*** Begin section ***
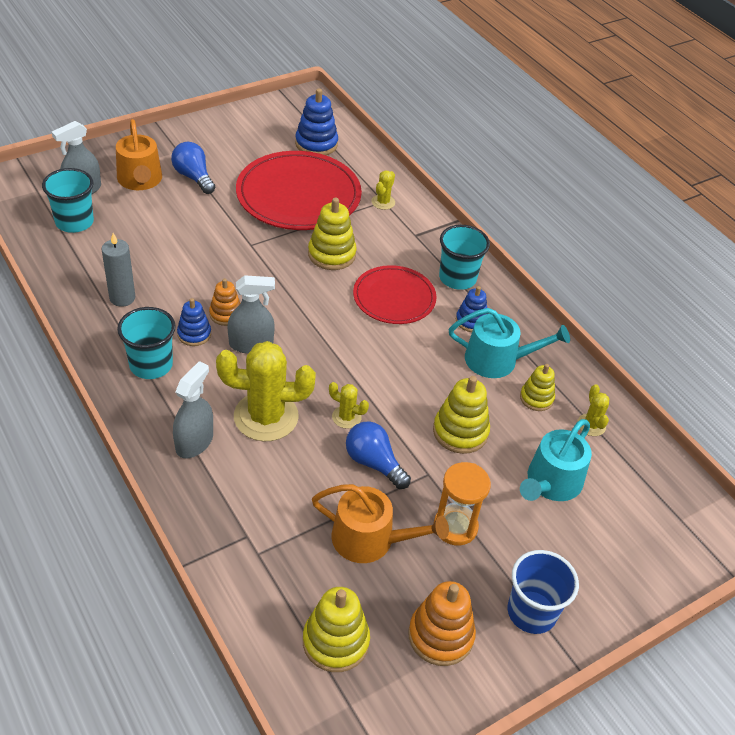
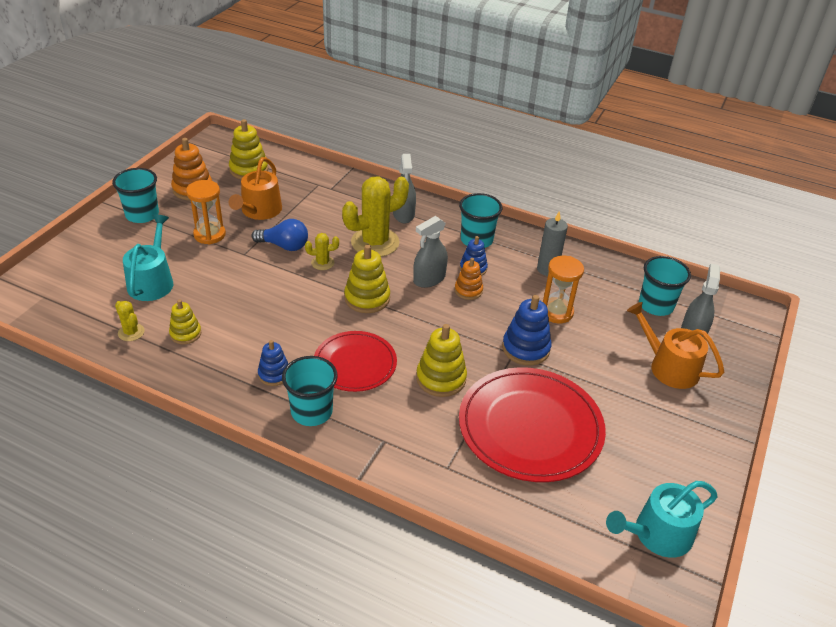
camera: 150 degrees right, 5 degrees down
(170, 257) = (556, 312): none -> orange hourglass
(194, 177) = (636, 395): blue light bulb -> none
(316, 144) = (585, 511): blue stacking toy -> blue stacking toy (525, 348)
(370, 539) = (259, 211): orange watering can -> orange watering can turned 60 degrees counterclockwise
(383, 202) = (446, 466): yellow cactus -> none
(460, 432) = (235, 286): yellow stacking toy -> yellow stacking toy (367, 298)
(498, 360) = (232, 350): turquoise watering can -> turquoise watering can (657, 534)
(531, 612) = (142, 215): blue cup -> turquoise cup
*** End section ***
Provide an exact transcript of the lines from the one that holds "(316, 144) = (585, 511): blue" through the final line of the data above.

(316, 144) = (585, 511): blue stacking toy -> blue stacking toy (525, 348)
(370, 539) = (259, 211): orange watering can -> orange watering can turned 60 degrees counterclockwise
(383, 202) = (446, 466): yellow cactus -> none
(460, 432) = (235, 286): yellow stacking toy -> yellow stacking toy (367, 298)
(498, 360) = (232, 350): turquoise watering can -> turquoise watering can (657, 534)
(531, 612) = (142, 215): blue cup -> turquoise cup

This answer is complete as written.